TASK PROMPT: Word for word, copy the line containing "pink triangle: rotated 28 degrees clockwise" and each line after it in the records below, ending with the last line.
______
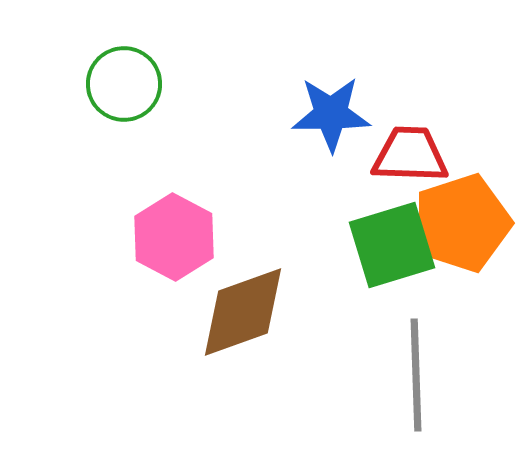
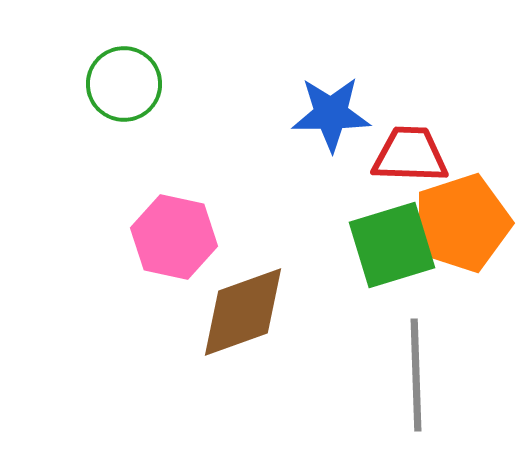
pink hexagon: rotated 16 degrees counterclockwise
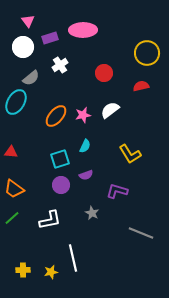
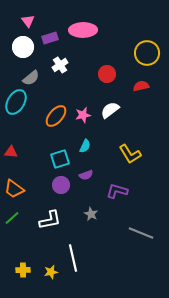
red circle: moved 3 px right, 1 px down
gray star: moved 1 px left, 1 px down
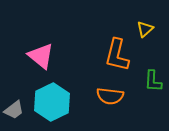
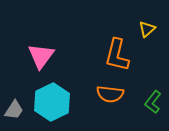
yellow triangle: moved 2 px right
pink triangle: rotated 28 degrees clockwise
green L-shape: moved 21 px down; rotated 35 degrees clockwise
orange semicircle: moved 2 px up
gray trapezoid: rotated 20 degrees counterclockwise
______
OUTPUT BELOW:
pink triangle: rotated 28 degrees clockwise
green L-shape: moved 21 px down; rotated 35 degrees clockwise
orange semicircle: moved 2 px up
gray trapezoid: rotated 20 degrees counterclockwise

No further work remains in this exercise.